## Work required
Give back the line containing "brown hexagon: moved 2 px left" along with every line after it, exactly, until the entries end.

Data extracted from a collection
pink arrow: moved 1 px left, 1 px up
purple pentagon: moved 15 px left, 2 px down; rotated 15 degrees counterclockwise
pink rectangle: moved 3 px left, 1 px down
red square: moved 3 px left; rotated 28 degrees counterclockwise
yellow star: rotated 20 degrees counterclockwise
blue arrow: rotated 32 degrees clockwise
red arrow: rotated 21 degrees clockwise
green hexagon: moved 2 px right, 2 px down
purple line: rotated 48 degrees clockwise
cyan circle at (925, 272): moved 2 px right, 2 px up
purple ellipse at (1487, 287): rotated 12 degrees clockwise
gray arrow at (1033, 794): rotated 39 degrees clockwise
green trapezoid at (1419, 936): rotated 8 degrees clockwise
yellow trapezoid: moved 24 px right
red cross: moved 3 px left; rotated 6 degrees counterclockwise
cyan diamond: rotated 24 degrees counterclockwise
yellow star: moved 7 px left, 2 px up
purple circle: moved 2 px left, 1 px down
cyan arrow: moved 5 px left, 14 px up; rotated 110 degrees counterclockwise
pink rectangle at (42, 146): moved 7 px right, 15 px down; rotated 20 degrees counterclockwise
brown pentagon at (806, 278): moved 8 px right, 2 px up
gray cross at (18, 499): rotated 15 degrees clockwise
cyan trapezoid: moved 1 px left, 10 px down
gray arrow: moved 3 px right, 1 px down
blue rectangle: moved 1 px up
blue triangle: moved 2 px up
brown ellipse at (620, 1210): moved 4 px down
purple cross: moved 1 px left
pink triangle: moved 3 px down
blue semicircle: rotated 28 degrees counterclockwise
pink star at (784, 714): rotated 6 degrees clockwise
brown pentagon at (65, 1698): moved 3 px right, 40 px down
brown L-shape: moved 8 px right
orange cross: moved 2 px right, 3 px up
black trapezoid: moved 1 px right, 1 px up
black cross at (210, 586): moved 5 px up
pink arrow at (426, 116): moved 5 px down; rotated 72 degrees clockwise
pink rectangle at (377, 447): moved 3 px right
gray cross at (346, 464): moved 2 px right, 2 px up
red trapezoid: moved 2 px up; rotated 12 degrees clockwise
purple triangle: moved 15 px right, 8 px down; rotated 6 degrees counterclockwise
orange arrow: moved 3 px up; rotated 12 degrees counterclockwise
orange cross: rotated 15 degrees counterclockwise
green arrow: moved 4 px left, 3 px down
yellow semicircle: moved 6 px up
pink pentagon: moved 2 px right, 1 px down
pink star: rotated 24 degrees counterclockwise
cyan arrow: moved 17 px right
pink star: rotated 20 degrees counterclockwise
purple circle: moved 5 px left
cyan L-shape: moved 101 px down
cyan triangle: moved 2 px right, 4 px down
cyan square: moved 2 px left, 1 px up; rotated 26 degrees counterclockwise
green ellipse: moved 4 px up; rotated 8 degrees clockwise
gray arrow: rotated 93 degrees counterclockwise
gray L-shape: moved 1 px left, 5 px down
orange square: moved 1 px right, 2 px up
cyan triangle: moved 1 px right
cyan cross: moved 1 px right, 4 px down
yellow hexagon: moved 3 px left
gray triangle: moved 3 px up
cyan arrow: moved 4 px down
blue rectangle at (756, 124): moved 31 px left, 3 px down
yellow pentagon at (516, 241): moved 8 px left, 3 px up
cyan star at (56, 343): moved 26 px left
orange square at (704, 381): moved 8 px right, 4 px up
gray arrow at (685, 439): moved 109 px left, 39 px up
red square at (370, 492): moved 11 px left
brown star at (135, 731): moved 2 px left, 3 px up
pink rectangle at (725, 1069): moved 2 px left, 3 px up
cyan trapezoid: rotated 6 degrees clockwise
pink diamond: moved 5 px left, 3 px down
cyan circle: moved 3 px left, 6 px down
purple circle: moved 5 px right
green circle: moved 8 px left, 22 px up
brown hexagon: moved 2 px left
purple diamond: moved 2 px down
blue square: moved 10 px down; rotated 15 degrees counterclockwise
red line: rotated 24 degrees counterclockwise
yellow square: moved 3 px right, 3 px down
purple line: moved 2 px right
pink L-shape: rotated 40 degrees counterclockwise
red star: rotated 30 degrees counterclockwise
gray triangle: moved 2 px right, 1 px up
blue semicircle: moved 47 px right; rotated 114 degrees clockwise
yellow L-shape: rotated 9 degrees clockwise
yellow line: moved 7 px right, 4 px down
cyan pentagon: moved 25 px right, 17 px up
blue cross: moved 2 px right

## Written solution
brown hexagon: moved 2 px left
purple diamond: moved 2 px down
blue square: moved 10 px down; rotated 15 degrees counterclockwise
red line: rotated 24 degrees counterclockwise
yellow square: moved 3 px right, 3 px down
purple line: moved 2 px right
pink L-shape: rotated 40 degrees counterclockwise
red star: rotated 30 degrees counterclockwise
gray triangle: moved 2 px right, 1 px up
blue semicircle: moved 47 px right; rotated 114 degrees clockwise
yellow L-shape: rotated 9 degrees clockwise
yellow line: moved 7 px right, 4 px down
cyan pentagon: moved 25 px right, 17 px up
blue cross: moved 2 px right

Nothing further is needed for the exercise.